Task brief: Give back, unchanged, each line from the one containing "building: [86,185,249,348] -> none" through the last line of the entries below.

Entries supplied:

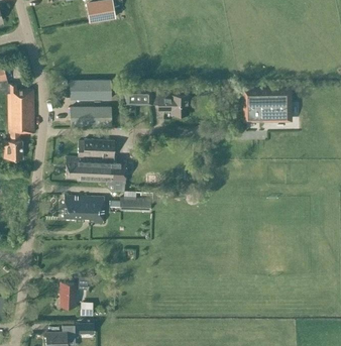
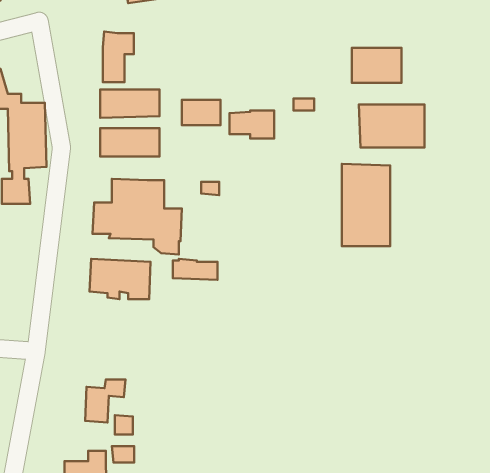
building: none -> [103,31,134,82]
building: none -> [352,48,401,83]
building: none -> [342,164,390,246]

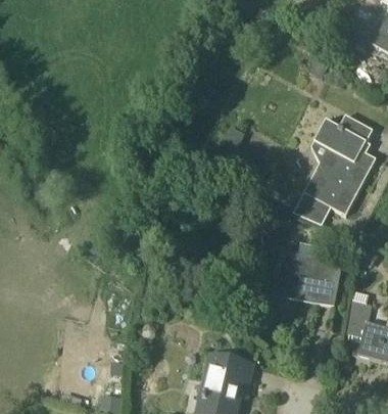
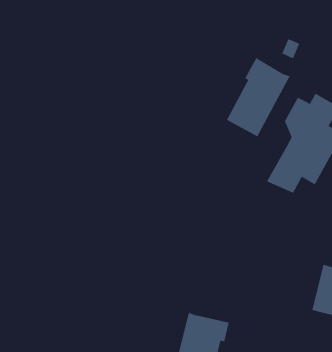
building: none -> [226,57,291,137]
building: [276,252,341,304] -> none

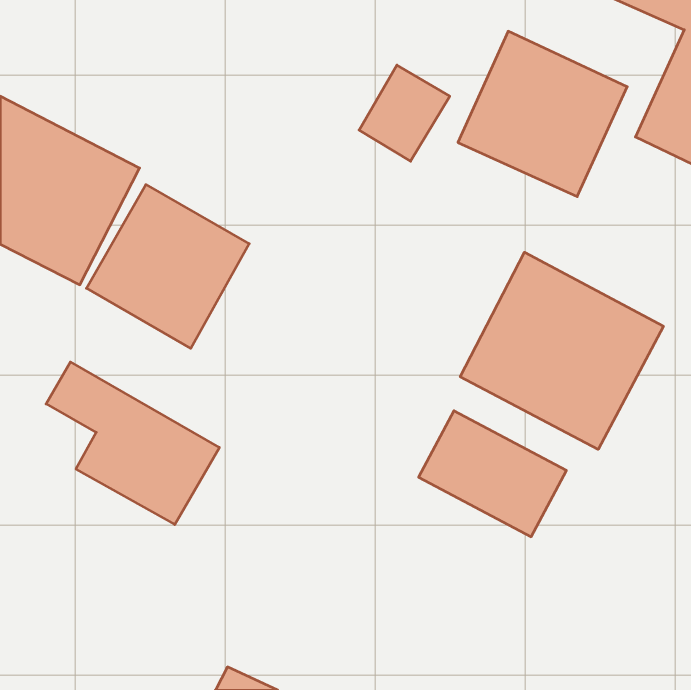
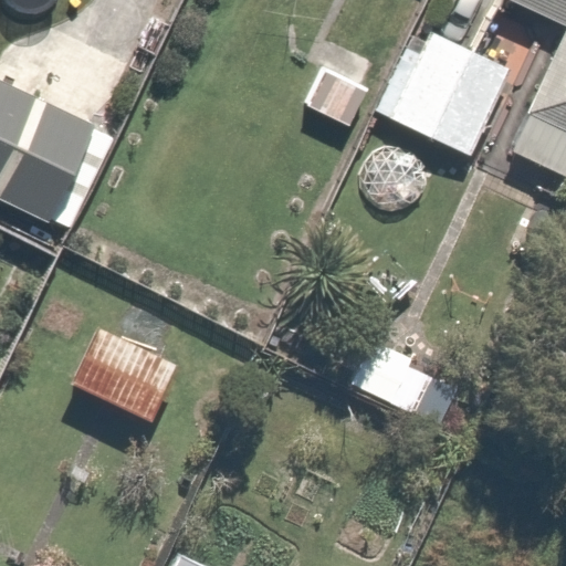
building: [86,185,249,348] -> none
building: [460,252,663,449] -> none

Response below:
building: [86,185,249,348] -> none
building: [460,252,663,449] -> none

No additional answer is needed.